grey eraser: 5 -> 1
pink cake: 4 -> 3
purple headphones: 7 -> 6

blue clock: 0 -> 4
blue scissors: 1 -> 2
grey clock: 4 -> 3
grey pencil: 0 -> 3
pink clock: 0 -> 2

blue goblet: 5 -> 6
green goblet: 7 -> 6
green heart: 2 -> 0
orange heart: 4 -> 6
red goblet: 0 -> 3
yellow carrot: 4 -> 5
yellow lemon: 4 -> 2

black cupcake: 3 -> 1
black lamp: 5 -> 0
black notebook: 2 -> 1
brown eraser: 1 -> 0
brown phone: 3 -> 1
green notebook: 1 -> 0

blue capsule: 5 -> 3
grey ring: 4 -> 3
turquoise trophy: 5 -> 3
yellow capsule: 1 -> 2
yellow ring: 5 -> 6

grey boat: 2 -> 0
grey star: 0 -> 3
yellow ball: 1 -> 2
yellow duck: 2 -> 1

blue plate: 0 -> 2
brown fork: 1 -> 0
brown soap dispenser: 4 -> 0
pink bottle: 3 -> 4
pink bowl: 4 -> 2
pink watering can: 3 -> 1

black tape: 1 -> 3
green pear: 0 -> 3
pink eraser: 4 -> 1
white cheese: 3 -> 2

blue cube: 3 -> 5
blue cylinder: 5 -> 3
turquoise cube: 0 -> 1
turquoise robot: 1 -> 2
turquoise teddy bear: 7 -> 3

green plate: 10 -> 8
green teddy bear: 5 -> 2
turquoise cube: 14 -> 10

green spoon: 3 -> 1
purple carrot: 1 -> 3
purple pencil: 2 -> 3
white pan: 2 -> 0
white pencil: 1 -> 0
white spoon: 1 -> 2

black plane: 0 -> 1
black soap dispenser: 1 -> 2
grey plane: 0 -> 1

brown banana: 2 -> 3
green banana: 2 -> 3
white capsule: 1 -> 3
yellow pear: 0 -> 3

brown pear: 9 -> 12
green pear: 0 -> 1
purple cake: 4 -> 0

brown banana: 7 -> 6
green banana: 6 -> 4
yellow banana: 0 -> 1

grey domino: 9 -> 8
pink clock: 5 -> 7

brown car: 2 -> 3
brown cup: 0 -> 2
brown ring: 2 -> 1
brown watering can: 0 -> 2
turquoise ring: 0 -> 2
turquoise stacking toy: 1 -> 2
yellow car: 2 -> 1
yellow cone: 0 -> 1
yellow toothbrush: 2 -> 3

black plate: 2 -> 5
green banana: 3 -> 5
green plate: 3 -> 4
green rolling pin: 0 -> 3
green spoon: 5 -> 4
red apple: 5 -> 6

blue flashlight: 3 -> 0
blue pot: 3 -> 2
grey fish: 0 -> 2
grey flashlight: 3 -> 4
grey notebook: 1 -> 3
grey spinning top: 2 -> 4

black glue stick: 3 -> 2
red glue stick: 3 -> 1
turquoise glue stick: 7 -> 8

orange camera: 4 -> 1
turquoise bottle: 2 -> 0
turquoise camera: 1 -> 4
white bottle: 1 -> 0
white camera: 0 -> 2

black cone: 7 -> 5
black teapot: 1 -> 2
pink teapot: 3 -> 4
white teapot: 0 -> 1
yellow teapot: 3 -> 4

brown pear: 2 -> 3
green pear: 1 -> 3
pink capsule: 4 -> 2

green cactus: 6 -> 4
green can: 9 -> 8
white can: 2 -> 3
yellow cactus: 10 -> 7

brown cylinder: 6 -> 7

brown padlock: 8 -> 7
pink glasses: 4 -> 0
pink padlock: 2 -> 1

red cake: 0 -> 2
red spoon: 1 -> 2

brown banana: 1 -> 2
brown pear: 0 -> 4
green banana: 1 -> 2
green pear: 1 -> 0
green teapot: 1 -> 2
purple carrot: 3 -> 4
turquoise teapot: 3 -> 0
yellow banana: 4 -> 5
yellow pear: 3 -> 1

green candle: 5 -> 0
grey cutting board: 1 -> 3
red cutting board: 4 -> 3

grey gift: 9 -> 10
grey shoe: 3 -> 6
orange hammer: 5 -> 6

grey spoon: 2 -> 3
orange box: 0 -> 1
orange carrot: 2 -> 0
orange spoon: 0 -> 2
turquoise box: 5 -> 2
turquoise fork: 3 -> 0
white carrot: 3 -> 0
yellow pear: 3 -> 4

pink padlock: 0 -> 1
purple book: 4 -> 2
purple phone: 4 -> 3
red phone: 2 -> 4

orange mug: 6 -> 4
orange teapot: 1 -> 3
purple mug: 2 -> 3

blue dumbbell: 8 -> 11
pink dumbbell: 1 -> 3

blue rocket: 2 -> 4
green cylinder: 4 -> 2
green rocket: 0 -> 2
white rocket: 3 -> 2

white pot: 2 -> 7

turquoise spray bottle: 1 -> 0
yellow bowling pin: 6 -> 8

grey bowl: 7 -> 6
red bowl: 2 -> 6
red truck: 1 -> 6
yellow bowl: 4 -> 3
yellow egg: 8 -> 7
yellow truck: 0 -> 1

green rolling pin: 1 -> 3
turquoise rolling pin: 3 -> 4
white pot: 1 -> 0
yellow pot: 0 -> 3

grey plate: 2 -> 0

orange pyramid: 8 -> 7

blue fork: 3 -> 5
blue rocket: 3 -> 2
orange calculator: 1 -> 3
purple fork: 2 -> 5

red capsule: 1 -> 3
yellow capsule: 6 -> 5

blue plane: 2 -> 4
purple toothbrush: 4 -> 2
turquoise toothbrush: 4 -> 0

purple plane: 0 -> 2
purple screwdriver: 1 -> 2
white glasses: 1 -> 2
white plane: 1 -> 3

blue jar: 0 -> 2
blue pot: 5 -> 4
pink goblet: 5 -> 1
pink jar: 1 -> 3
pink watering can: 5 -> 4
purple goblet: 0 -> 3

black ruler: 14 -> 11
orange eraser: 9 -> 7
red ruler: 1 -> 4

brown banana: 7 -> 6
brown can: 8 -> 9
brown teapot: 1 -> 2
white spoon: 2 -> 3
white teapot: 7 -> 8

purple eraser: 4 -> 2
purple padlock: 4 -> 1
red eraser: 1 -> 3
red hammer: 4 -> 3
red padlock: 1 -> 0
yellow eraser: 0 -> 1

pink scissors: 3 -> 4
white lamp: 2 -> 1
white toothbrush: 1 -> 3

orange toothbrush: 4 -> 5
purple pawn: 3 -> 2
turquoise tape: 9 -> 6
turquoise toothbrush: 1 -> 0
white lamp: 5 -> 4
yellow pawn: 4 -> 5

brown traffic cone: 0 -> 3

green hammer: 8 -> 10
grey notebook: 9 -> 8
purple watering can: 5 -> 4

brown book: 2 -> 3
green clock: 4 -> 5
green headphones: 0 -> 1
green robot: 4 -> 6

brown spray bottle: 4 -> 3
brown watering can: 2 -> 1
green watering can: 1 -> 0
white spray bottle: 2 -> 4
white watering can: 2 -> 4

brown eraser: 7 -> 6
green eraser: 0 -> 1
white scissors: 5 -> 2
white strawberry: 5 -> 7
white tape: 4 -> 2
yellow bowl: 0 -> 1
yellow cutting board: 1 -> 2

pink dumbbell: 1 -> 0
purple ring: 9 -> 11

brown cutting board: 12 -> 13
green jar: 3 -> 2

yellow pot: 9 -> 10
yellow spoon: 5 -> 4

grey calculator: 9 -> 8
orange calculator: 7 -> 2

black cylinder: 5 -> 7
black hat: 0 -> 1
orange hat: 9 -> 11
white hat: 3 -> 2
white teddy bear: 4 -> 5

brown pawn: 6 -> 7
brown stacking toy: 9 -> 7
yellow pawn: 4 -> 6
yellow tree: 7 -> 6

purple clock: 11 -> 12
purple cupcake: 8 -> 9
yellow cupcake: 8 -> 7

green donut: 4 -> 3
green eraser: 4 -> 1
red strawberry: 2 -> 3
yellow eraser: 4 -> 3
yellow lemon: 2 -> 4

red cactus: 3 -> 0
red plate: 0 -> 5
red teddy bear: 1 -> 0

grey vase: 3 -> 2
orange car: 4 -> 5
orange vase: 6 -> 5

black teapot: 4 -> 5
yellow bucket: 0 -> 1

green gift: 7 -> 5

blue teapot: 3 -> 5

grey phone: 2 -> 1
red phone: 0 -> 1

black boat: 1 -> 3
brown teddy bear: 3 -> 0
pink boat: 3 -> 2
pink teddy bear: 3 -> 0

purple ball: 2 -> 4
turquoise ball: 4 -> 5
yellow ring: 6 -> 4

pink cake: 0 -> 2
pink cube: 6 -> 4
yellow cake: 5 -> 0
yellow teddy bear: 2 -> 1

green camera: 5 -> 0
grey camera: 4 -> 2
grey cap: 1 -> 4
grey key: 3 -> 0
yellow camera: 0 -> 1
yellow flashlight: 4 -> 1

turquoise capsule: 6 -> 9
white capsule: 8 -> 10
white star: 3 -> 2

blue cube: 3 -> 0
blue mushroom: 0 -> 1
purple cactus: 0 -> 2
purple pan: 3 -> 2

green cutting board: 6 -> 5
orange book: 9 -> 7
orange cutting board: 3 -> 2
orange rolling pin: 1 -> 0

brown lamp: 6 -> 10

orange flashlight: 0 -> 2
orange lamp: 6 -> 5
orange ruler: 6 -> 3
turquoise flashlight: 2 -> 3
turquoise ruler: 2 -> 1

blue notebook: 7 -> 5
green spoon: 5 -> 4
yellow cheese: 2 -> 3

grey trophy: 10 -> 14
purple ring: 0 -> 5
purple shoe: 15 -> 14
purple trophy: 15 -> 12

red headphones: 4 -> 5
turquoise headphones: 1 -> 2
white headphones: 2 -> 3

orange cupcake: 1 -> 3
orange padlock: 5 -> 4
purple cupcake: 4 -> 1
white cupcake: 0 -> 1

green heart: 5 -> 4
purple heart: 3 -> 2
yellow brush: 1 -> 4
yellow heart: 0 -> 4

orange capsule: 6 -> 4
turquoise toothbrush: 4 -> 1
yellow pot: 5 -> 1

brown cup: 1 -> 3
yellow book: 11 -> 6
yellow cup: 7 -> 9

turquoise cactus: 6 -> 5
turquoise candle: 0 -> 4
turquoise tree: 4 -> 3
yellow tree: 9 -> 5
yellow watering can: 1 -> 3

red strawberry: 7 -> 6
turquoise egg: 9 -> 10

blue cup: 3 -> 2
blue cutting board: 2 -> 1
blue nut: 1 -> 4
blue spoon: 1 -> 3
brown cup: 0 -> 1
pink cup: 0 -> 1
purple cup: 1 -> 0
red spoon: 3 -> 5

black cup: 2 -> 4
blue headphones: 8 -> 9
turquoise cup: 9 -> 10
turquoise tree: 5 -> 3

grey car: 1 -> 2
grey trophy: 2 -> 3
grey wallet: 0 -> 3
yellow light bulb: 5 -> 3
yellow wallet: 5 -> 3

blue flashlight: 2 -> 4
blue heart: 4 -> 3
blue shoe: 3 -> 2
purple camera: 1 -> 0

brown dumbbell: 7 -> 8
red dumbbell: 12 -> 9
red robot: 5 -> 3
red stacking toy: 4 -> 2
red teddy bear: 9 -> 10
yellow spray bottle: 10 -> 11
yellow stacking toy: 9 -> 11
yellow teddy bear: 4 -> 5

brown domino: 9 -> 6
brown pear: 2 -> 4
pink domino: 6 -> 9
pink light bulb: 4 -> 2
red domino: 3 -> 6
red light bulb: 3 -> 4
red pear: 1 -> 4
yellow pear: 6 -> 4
-=-=-=-=-
■ **What needs to be done**: Within the material above, transcribe exactly the lines that run from the line holding "turquoise teapot: 3 -> 0" through the line holding "turquoise box: 5 -> 2".

■ **Output for this exercise**:
turquoise teapot: 3 -> 0
yellow banana: 4 -> 5
yellow pear: 3 -> 1

green candle: 5 -> 0
grey cutting board: 1 -> 3
red cutting board: 4 -> 3

grey gift: 9 -> 10
grey shoe: 3 -> 6
orange hammer: 5 -> 6

grey spoon: 2 -> 3
orange box: 0 -> 1
orange carrot: 2 -> 0
orange spoon: 0 -> 2
turquoise box: 5 -> 2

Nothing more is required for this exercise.